* _INSTRUCTIONS FOR THE TASK_
Every record below must be copied exactly, with images dropped.

* _RECORDS SHOWN_
----
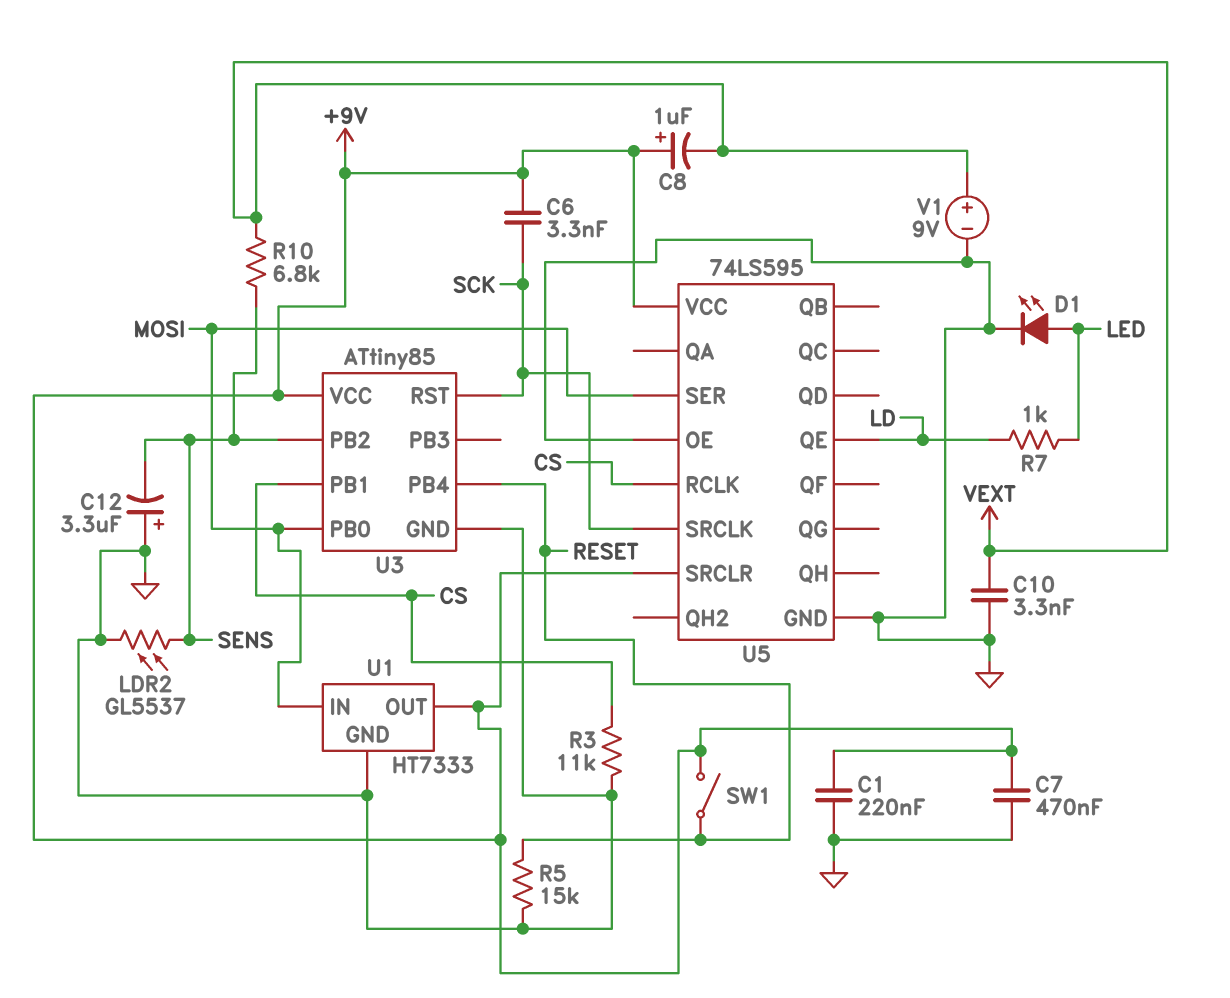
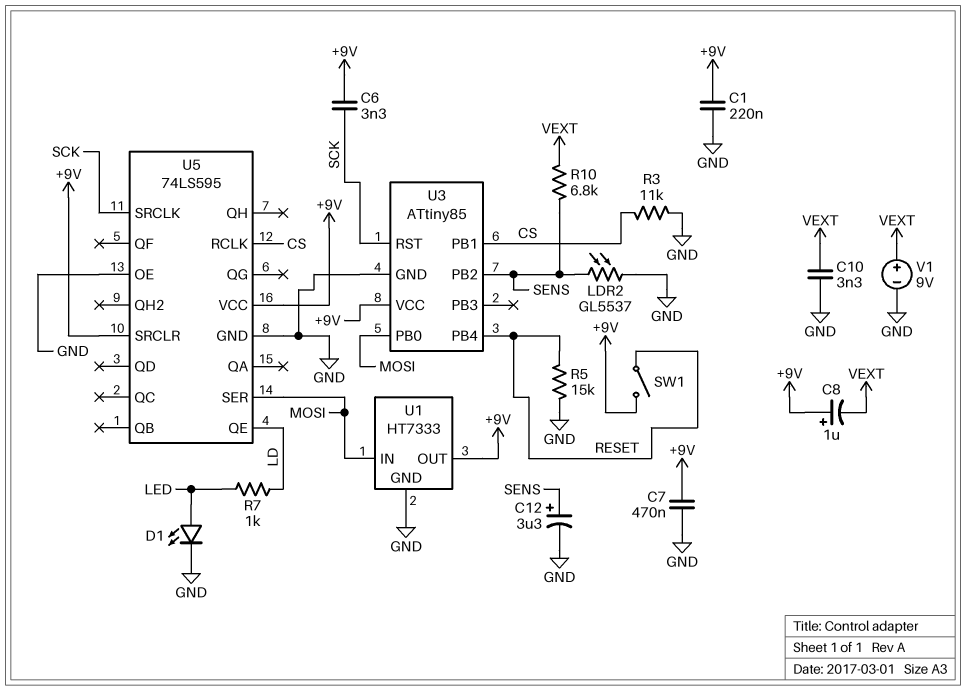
C12: 3.3uF (plus GND, minus SENS) -> 3.3uF (plus SENS, minus GND)

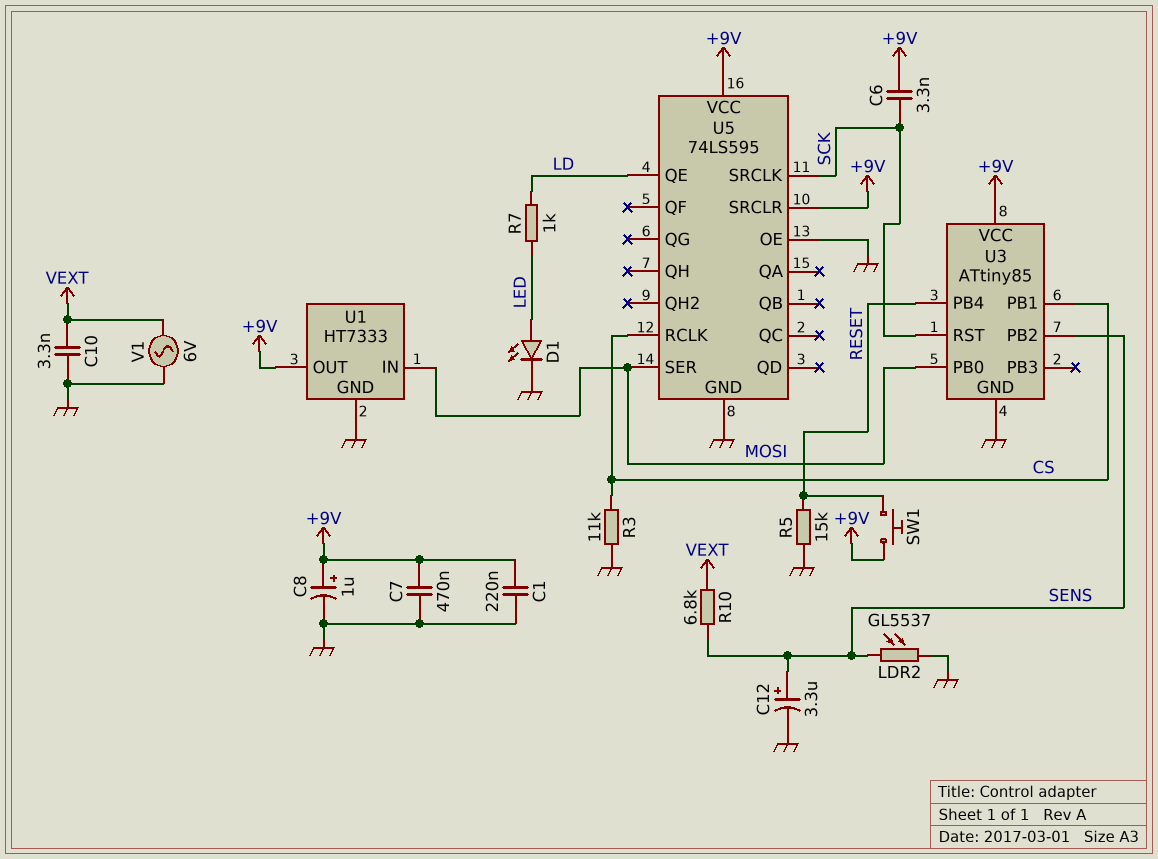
C8: 1uF (plus +9V, minus VEXT) -> 1uF (plus +9V, minus GND)
SW1: switch (+9V, RESET) -> button (+9V, RESET)
V1: 9V (plus VEXT, minus GND) -> AC 6V (GND, VEXT)

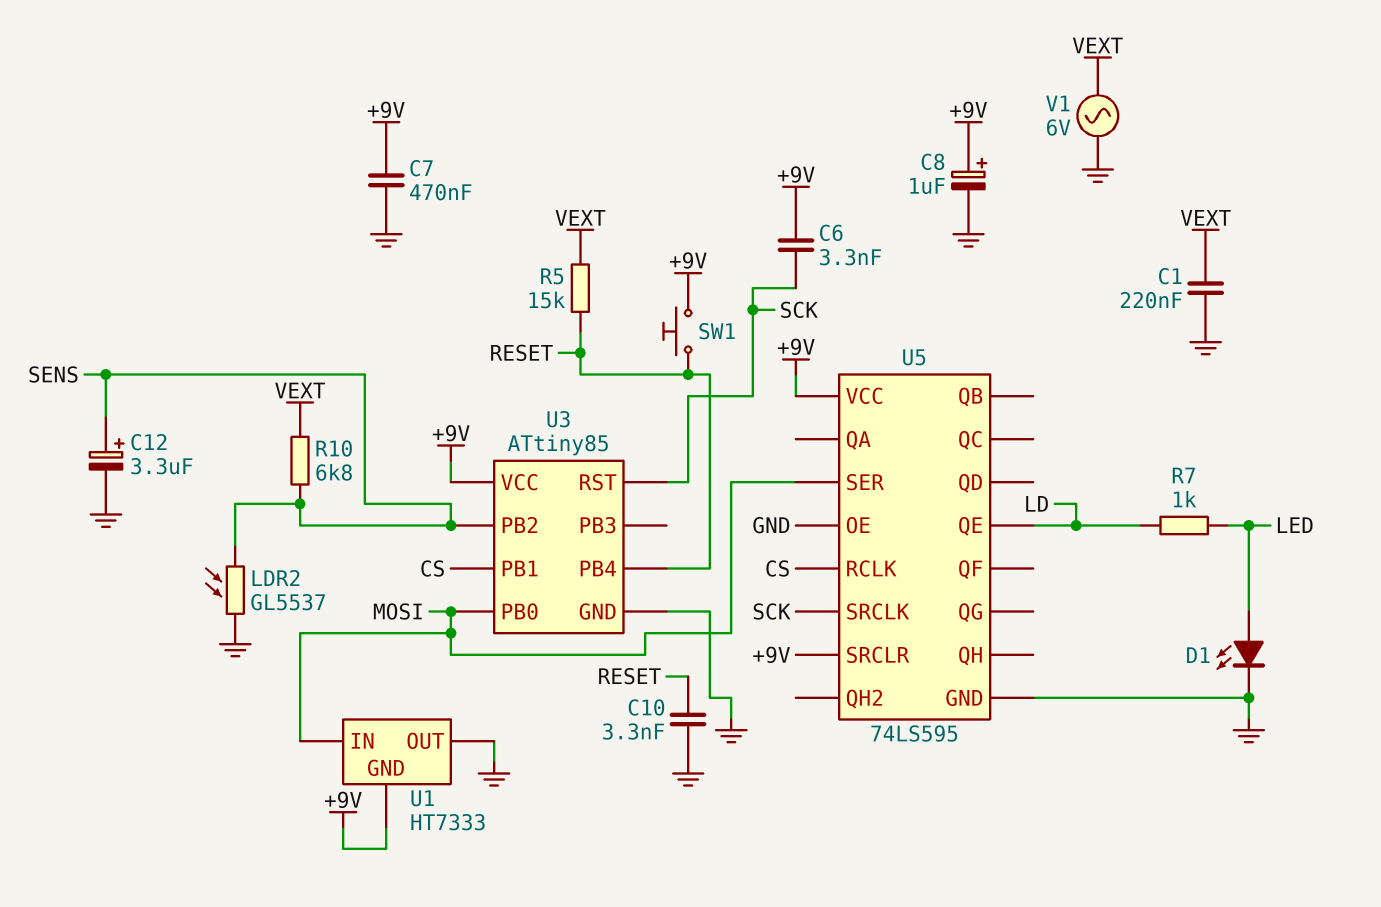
C1: 220nF (+9V, GND) -> 220nF (GND, VEXT)
C10: 3.3nF (GND, VEXT) -> 3.3nF (GND, RESET)
R3: 11k (CS, GND) -> none
R5: 15k (GND, RESET) -> 15k (RESET, VEXT)
U1 pin GND: GND -> +9V
U1 pin OUT: +9V -> GND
----
* _FINAL ANSWER_
C12: 3.3uF (plus GND, minus SENS) -> 3.3uF (plus SENS, minus GND)

C8: 1uF (plus +9V, minus VEXT) -> 1uF (plus +9V, minus GND)
SW1: switch (+9V, RESET) -> button (+9V, RESET)
V1: 9V (plus VEXT, minus GND) -> AC 6V (GND, VEXT)

C1: 220nF (+9V, GND) -> 220nF (GND, VEXT)
C10: 3.3nF (GND, VEXT) -> 3.3nF (GND, RESET)
R3: 11k (CS, GND) -> none
R5: 15k (GND, RESET) -> 15k (RESET, VEXT)
U1 pin GND: GND -> +9V
U1 pin OUT: +9V -> GND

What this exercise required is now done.